Pick out each line of the material below that contains the string "clef", and copy those lines in order.

═════ Data to process ═════

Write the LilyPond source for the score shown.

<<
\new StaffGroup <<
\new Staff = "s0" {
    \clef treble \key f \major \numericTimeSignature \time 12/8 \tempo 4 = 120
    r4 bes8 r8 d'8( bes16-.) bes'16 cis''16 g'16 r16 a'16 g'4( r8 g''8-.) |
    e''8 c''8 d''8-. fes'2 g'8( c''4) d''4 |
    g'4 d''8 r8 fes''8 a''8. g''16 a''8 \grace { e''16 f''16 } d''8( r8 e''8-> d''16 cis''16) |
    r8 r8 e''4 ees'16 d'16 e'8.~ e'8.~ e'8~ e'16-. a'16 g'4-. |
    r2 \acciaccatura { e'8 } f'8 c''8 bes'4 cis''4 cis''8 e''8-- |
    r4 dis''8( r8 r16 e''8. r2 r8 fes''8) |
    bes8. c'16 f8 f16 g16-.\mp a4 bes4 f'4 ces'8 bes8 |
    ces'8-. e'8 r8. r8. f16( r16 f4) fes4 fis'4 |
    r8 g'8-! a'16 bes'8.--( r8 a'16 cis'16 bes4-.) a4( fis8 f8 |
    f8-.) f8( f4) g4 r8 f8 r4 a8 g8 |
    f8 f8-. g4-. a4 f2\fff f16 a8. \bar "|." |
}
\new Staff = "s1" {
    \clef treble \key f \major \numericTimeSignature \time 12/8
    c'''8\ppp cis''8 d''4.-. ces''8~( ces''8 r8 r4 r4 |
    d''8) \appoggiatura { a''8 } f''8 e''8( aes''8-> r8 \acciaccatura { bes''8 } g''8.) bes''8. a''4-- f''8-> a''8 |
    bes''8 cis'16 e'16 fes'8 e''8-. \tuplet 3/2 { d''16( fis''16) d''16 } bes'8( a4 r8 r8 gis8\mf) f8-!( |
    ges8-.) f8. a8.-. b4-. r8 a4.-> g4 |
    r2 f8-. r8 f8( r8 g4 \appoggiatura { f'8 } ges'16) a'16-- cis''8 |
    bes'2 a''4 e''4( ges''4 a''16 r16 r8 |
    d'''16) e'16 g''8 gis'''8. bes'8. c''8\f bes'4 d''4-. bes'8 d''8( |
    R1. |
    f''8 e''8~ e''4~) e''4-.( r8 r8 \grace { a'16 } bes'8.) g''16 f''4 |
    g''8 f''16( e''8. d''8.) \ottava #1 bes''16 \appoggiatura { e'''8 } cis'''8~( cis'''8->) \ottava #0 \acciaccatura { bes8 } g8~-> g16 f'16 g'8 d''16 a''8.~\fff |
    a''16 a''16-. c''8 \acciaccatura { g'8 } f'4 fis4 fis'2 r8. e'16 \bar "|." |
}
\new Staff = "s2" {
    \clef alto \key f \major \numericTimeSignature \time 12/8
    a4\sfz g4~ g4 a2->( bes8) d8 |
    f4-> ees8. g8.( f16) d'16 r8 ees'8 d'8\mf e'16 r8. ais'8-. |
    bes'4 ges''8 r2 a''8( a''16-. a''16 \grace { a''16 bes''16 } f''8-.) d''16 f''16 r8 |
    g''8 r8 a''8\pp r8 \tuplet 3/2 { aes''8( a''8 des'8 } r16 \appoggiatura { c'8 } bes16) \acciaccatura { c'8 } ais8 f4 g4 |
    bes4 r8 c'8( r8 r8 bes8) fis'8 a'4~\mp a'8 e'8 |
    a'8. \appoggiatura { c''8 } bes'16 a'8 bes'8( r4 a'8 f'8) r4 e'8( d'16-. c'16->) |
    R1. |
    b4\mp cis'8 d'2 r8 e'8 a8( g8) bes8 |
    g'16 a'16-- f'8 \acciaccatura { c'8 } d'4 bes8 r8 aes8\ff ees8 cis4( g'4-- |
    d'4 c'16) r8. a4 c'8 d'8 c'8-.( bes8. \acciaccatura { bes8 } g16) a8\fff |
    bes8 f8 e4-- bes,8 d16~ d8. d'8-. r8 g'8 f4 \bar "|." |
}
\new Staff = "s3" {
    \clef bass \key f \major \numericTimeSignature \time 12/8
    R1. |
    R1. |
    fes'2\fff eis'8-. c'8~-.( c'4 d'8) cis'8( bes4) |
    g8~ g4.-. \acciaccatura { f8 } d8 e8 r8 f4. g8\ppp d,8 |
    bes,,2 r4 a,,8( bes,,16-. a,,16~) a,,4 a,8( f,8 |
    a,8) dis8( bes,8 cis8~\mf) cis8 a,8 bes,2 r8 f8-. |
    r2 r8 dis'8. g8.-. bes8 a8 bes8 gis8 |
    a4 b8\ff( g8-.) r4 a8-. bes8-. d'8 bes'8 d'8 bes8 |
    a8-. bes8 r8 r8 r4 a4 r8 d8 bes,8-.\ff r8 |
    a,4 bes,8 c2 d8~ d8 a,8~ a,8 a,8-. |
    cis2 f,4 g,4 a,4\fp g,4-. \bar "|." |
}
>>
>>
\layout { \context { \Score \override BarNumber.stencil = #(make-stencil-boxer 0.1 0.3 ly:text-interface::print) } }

═════
═════ Data to process ═════

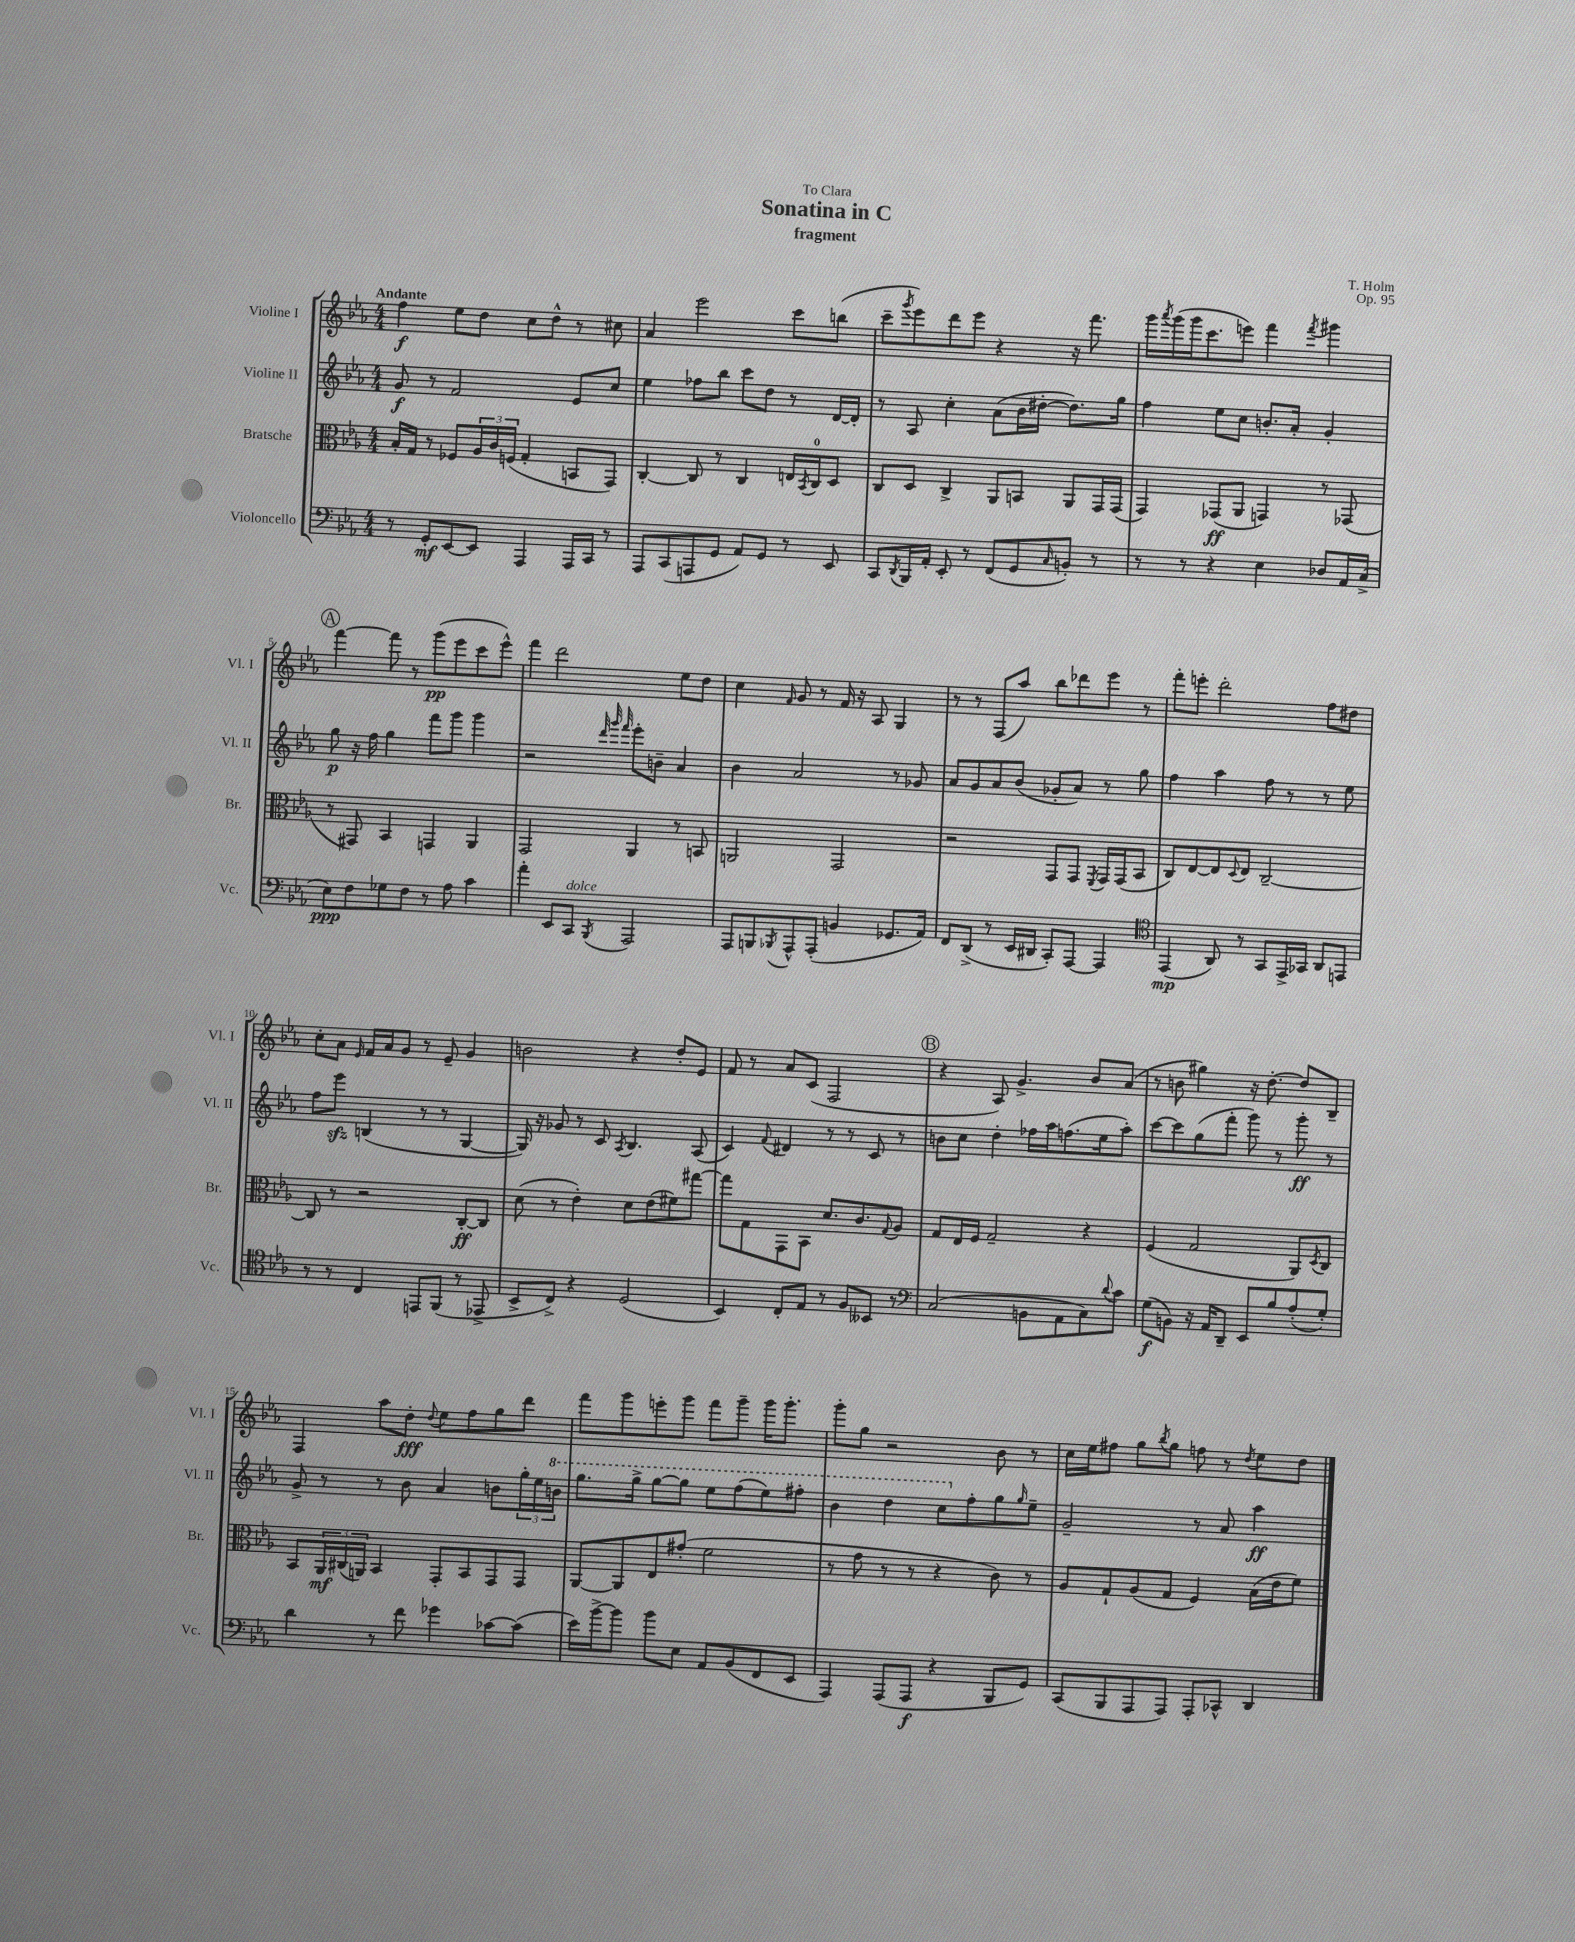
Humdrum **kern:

═════

_Answer for this exercise_
    \clef treble \key f \major \numericTimeSignature \time 12/8 \tempo 4 = 120
    \clef treble \key f \major \numericTimeSignature \time 12/8
    \clef alto \key f \major \numericTimeSignature \time 12/8
    \clef bass \key f \major \numericTimeSignature \time 12/8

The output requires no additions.